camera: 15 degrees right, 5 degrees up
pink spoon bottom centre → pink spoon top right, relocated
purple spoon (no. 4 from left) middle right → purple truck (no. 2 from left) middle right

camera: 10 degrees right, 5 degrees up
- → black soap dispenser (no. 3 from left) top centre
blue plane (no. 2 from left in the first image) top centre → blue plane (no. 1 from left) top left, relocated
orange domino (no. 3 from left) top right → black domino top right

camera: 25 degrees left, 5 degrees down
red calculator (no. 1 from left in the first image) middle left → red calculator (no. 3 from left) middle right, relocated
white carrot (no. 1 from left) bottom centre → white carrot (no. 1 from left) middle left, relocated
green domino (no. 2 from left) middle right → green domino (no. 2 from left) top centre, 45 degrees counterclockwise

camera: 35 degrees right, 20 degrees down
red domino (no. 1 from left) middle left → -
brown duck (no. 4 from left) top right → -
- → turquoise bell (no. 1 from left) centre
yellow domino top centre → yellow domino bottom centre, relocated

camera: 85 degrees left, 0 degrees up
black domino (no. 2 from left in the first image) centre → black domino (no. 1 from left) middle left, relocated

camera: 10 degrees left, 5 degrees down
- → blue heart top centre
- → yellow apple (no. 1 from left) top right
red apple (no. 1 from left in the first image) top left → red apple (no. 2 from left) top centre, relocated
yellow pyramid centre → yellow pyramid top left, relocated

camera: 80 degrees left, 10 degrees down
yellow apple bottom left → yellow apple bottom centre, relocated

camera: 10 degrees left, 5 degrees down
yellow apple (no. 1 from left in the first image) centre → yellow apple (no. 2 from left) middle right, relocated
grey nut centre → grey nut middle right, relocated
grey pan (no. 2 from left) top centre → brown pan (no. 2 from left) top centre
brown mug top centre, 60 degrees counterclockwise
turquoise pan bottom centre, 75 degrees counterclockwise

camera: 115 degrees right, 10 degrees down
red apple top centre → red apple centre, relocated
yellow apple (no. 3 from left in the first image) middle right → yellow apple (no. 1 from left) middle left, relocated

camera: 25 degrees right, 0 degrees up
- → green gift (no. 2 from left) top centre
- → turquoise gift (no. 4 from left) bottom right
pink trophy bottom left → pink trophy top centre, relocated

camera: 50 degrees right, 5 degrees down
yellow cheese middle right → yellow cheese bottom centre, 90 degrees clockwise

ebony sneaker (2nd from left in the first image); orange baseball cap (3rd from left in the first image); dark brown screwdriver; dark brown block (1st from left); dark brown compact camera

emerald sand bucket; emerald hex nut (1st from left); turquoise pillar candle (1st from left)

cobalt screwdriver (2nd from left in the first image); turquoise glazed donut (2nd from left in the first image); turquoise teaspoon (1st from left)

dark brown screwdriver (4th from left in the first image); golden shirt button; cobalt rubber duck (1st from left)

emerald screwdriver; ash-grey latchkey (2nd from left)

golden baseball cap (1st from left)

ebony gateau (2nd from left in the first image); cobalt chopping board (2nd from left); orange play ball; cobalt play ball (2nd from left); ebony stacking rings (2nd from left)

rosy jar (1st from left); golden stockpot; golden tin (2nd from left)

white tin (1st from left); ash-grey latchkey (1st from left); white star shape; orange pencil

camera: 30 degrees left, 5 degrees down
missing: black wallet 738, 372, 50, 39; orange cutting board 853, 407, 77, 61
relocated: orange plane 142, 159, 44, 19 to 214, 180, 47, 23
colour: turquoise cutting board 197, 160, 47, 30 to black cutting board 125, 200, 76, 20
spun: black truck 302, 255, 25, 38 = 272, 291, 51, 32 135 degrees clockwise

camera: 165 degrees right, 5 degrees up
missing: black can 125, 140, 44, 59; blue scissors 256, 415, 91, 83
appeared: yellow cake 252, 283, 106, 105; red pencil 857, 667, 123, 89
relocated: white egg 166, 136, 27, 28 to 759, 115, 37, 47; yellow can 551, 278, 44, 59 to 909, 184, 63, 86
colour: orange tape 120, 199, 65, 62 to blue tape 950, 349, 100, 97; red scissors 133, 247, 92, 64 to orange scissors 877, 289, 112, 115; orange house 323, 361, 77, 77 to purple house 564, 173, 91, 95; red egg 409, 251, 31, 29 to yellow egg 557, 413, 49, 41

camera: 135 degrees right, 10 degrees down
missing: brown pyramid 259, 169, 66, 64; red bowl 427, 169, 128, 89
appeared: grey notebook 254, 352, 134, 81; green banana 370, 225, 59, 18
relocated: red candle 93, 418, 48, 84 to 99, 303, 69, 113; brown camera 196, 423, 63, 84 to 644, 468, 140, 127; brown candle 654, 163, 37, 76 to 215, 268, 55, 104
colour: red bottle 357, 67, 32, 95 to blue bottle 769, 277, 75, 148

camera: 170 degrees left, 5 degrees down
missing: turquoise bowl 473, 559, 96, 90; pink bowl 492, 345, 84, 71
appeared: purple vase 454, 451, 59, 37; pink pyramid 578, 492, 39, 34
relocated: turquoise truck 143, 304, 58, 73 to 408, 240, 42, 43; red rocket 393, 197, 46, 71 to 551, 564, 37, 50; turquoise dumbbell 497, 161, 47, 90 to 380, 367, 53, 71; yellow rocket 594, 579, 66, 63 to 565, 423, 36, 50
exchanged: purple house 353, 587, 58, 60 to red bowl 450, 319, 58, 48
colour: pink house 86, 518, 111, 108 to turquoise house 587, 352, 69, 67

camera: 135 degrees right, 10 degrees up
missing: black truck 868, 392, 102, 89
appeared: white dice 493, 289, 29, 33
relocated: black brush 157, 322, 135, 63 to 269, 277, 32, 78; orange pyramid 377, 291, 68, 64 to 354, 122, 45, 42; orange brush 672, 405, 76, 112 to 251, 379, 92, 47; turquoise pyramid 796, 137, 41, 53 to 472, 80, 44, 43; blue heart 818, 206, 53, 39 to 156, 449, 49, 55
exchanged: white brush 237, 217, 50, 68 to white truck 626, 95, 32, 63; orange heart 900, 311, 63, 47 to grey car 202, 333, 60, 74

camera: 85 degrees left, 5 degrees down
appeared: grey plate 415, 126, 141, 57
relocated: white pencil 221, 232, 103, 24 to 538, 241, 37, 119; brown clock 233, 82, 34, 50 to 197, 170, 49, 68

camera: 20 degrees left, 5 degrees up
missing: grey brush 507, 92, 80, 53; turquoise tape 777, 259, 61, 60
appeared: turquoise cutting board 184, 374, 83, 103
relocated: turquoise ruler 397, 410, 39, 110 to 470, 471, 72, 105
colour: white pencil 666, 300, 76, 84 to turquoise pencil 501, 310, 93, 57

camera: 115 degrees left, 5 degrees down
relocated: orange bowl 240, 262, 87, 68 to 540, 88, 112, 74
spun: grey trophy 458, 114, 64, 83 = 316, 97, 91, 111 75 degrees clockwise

_Work request_
Each entry shown above should be transcribed exactly as written.

_Solution_
camera: 15 degrees right, 5 degrees up
pink spoon bottom centre → pink spoon top right, relocated
purple spoon (no. 4 from left) middle right → purple truck (no. 2 from left) middle right

camera: 10 degrees right, 5 degrees up
- → black soap dispenser (no. 3 from left) top centre
blue plane (no. 2 from left in the first image) top centre → blue plane (no. 1 from left) top left, relocated
orange domino (no. 3 from left) top right → black domino top right

camera: 25 degrees left, 5 degrees down
red calculator (no. 1 from left in the first image) middle left → red calculator (no. 3 from left) middle right, relocated
white carrot (no. 1 from left) bottom centre → white carrot (no. 1 from left) middle left, relocated
green domino (no. 2 from left) middle right → green domino (no. 2 from left) top centre, 45 degrees counterclockwise

camera: 35 degrees right, 20 degrees down
red domino (no. 1 from left) middle left → -
brown duck (no. 4 from left) top right → -
- → turquoise bell (no. 1 from left) centre
yellow domino top centre → yellow domino bottom centre, relocated

camera: 85 degrees left, 0 degrees up
black domino (no. 2 from left in the first image) centre → black domino (no. 1 from left) middle left, relocated

camera: 10 degrees left, 5 degrees down
- → blue heart top centre
- → yellow apple (no. 1 from left) top right
red apple (no. 1 from left in the first image) top left → red apple (no. 2 from left) top centre, relocated
yellow pyramid centre → yellow pyramid top left, relocated

camera: 80 degrees left, 10 degrees down
yellow apple bottom left → yellow apple bottom centre, relocated

camera: 10 degrees left, 5 degrees down
yellow apple (no. 1 from left in the first image) centre → yellow apple (no. 2 from left) middle right, relocated
grey nut centre → grey nut middle right, relocated
grey pan (no. 2 from left) top centre → brown pan (no. 2 from left) top centre
brown mug top centre, 60 degrees counterclockwise
turquoise pan bottom centre, 75 degrees counterclockwise

camera: 115 degrees right, 10 degrees down
red apple top centre → red apple centre, relocated
yellow apple (no. 3 from left in the first image) middle right → yellow apple (no. 1 from left) middle left, relocated

camera: 25 degrees right, 0 degrees up
- → green gift (no. 2 from left) top centre
- → turquoise gift (no. 4 from left) bottom right
pink trophy bottom left → pink trophy top centre, relocated

camera: 50 degrees right, 5 degrees down
yellow cheese middle right → yellow cheese bottom centre, 90 degrees clockwise

ebony sneaker (2nd from left in the first image); orange baseball cap (3rd from left in the first image); dark brown screwdriver; dark brown block (1st from left); dark brown compact camera

emerald sand bucket; emerald hex nut (1st from left); turquoise pillar candle (1st from left)

cobalt screwdriver (2nd from left in the first image); turquoise glazed donut (2nd from left in the first image); turquoise teaspoon (1st from left)

dark brown screwdriver (4th from left in the first image); golden shirt button; cobalt rubber duck (1st from left)

emerald screwdriver; ash-grey latchkey (2nd from left)

golden baseball cap (1st from left)

ebony gateau (2nd from left in the first image); cobalt chopping board (2nd from left); orange play ball; cobalt play ball (2nd from left); ebony stacking rings (2nd from left)

rosy jar (1st from left); golden stockpot; golden tin (2nd from left)

white tin (1st from left); ash-grey latchkey (1st from left); white star shape; orange pencil

camera: 30 degrees left, 5 degrees down
missing: black wallet 738, 372, 50, 39; orange cutting board 853, 407, 77, 61
relocated: orange plane 142, 159, 44, 19 to 214, 180, 47, 23
colour: turquoise cutting board 197, 160, 47, 30 to black cutting board 125, 200, 76, 20
spun: black truck 302, 255, 25, 38 = 272, 291, 51, 32 135 degrees clockwise

camera: 165 degrees right, 5 degrees up
missing: black can 125, 140, 44, 59; blue scissors 256, 415, 91, 83
appeared: yellow cake 252, 283, 106, 105; red pencil 857, 667, 123, 89
relocated: white egg 166, 136, 27, 28 to 759, 115, 37, 47; yellow can 551, 278, 44, 59 to 909, 184, 63, 86
colour: orange tape 120, 199, 65, 62 to blue tape 950, 349, 100, 97; red scissors 133, 247, 92, 64 to orange scissors 877, 289, 112, 115; orange house 323, 361, 77, 77 to purple house 564, 173, 91, 95; red egg 409, 251, 31, 29 to yellow egg 557, 413, 49, 41

camera: 135 degrees right, 10 degrees down
missing: brown pyramid 259, 169, 66, 64; red bowl 427, 169, 128, 89
appeared: grey notebook 254, 352, 134, 81; green banana 370, 225, 59, 18
relocated: red candle 93, 418, 48, 84 to 99, 303, 69, 113; brown camera 196, 423, 63, 84 to 644, 468, 140, 127; brown candle 654, 163, 37, 76 to 215, 268, 55, 104
colour: red bottle 357, 67, 32, 95 to blue bottle 769, 277, 75, 148

camera: 170 degrees left, 5 degrees down
missing: turquoise bowl 473, 559, 96, 90; pink bowl 492, 345, 84, 71
appeared: purple vase 454, 451, 59, 37; pink pyramid 578, 492, 39, 34
relocated: turquoise truck 143, 304, 58, 73 to 408, 240, 42, 43; red rocket 393, 197, 46, 71 to 551, 564, 37, 50; turquoise dumbbell 497, 161, 47, 90 to 380, 367, 53, 71; yellow rocket 594, 579, 66, 63 to 565, 423, 36, 50
exchanged: purple house 353, 587, 58, 60 to red bowl 450, 319, 58, 48
colour: pink house 86, 518, 111, 108 to turquoise house 587, 352, 69, 67

camera: 135 degrees right, 10 degrees up
missing: black truck 868, 392, 102, 89
appeared: white dice 493, 289, 29, 33
relocated: black brush 157, 322, 135, 63 to 269, 277, 32, 78; orange pyramid 377, 291, 68, 64 to 354, 122, 45, 42; orange brush 672, 405, 76, 112 to 251, 379, 92, 47; turquoise pyramid 796, 137, 41, 53 to 472, 80, 44, 43; blue heart 818, 206, 53, 39 to 156, 449, 49, 55
exchanged: white brush 237, 217, 50, 68 to white truck 626, 95, 32, 63; orange heart 900, 311, 63, 47 to grey car 202, 333, 60, 74

camera: 85 degrees left, 5 degrees down
appeared: grey plate 415, 126, 141, 57
relocated: white pencil 221, 232, 103, 24 to 538, 241, 37, 119; brown clock 233, 82, 34, 50 to 197, 170, 49, 68

camera: 20 degrees left, 5 degrees up
missing: grey brush 507, 92, 80, 53; turquoise tape 777, 259, 61, 60
appeared: turquoise cutting board 184, 374, 83, 103
relocated: turquoise ruler 397, 410, 39, 110 to 470, 471, 72, 105
colour: white pencil 666, 300, 76, 84 to turquoise pencil 501, 310, 93, 57

camera: 115 degrees left, 5 degrees down
relocated: orange bowl 240, 262, 87, 68 to 540, 88, 112, 74
spun: grey trophy 458, 114, 64, 83 = 316, 97, 91, 111 75 degrees clockwise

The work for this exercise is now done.